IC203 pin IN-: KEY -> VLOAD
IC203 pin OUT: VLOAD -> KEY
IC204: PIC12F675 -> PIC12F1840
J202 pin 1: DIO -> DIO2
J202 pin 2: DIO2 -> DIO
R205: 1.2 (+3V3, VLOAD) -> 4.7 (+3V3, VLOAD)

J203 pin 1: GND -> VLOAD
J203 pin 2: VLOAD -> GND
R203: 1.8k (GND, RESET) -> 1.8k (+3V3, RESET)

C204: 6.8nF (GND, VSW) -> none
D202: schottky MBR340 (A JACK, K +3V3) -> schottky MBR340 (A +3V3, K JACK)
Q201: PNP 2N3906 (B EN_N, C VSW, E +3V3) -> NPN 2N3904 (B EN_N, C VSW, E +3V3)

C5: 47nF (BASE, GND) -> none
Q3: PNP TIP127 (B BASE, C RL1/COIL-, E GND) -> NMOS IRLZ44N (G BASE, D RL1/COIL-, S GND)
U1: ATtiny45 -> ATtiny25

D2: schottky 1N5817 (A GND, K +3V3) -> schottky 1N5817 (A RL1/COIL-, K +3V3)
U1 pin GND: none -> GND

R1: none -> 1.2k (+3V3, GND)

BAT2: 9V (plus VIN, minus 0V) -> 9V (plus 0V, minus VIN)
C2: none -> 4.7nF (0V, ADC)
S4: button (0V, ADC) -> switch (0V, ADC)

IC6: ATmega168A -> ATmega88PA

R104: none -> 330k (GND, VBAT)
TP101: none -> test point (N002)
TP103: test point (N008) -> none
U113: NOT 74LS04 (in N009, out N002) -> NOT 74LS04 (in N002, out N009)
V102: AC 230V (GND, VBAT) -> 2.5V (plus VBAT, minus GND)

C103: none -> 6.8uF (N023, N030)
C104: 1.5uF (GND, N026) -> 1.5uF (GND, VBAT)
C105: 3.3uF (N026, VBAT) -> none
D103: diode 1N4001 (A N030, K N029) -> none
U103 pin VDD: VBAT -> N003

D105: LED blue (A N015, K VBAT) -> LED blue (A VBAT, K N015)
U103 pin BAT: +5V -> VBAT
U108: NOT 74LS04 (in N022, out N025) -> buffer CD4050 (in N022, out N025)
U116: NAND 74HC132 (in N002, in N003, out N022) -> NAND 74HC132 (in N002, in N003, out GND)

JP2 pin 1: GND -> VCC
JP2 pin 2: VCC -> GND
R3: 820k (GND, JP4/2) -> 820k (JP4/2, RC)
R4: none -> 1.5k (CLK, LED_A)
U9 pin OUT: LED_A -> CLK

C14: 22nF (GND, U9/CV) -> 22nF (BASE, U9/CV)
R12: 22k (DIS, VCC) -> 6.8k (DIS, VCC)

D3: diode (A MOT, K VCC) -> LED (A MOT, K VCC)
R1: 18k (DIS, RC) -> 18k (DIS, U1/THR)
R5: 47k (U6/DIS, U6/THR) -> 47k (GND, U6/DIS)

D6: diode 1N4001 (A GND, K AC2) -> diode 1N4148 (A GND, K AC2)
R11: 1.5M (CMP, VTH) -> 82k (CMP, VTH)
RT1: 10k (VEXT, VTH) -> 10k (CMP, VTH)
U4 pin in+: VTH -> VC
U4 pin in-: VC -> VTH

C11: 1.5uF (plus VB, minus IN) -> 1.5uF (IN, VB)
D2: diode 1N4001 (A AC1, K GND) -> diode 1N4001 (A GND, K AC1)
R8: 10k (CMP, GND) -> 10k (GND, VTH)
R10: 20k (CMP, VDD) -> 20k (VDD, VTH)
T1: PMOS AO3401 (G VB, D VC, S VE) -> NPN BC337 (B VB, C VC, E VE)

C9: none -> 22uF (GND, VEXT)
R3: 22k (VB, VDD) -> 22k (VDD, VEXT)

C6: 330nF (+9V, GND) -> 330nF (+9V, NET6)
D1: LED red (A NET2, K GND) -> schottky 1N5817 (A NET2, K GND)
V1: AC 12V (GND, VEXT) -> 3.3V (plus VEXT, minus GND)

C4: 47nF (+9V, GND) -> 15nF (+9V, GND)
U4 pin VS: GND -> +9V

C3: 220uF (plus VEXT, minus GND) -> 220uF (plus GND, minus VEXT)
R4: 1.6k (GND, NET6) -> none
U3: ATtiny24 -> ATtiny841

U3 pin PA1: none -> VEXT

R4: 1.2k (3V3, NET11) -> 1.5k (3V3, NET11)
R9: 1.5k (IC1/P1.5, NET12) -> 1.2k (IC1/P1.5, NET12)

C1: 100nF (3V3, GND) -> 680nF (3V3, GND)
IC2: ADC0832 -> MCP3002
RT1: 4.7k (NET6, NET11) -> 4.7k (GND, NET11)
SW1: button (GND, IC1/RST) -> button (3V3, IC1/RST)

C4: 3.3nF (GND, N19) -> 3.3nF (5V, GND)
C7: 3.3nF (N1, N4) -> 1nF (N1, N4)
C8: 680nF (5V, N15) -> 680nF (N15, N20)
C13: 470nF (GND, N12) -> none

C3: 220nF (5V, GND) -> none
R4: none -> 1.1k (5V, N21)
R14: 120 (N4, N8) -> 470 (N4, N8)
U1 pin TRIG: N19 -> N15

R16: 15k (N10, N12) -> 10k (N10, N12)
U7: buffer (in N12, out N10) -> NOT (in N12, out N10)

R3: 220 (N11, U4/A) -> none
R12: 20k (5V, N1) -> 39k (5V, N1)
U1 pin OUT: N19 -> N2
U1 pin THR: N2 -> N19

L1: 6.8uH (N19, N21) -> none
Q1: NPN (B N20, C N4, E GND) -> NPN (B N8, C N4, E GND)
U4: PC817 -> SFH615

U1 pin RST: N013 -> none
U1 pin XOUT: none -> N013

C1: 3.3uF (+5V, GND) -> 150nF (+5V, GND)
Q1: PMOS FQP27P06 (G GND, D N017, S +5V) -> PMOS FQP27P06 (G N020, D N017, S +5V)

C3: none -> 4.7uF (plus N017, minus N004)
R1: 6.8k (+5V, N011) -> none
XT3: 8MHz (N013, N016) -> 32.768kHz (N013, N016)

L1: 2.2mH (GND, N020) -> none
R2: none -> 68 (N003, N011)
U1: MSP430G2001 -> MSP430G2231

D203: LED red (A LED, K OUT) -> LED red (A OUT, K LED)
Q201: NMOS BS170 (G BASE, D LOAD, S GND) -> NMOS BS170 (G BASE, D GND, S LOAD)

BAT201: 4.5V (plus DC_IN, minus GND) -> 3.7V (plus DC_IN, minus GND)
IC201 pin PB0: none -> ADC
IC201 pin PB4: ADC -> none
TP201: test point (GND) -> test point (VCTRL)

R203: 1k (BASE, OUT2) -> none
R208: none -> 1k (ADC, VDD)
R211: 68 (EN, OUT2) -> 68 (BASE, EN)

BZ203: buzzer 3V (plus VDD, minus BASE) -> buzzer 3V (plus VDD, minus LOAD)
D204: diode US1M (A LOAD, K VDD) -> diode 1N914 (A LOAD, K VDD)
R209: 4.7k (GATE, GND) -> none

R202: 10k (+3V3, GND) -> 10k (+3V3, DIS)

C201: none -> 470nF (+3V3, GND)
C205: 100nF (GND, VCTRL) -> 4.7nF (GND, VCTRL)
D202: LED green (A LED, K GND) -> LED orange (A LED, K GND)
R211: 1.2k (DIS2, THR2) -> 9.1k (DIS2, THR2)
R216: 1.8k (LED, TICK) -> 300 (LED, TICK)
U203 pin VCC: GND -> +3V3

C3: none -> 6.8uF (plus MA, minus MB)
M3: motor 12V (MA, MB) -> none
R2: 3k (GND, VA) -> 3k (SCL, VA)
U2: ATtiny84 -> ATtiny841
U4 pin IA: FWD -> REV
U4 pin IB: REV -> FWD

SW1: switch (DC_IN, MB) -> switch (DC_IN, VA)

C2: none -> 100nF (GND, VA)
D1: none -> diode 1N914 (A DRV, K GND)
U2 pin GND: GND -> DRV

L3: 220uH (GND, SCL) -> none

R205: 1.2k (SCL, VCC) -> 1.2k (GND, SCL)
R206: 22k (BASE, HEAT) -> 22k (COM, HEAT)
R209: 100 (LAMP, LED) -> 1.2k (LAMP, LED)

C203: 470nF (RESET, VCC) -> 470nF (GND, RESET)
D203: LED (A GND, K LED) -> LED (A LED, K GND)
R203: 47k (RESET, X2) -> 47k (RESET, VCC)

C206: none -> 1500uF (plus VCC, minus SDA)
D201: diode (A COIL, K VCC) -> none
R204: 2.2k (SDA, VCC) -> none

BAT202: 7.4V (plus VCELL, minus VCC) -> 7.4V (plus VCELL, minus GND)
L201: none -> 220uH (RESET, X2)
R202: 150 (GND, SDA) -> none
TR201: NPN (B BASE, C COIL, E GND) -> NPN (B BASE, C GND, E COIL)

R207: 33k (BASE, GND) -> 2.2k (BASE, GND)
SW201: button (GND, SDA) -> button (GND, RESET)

-------------------------

## TO DO
Write out exactly each line of the entries, starting at the one containing "TR201: NPN (B" and finishing with the last line.

## RESULT BELOW
TR201: NPN (B BASE, C COIL, E GND) -> NPN (B BASE, C GND, E COIL)

R207: 33k (BASE, GND) -> 2.2k (BASE, GND)
SW201: button (GND, SDA) -> button (GND, RESET)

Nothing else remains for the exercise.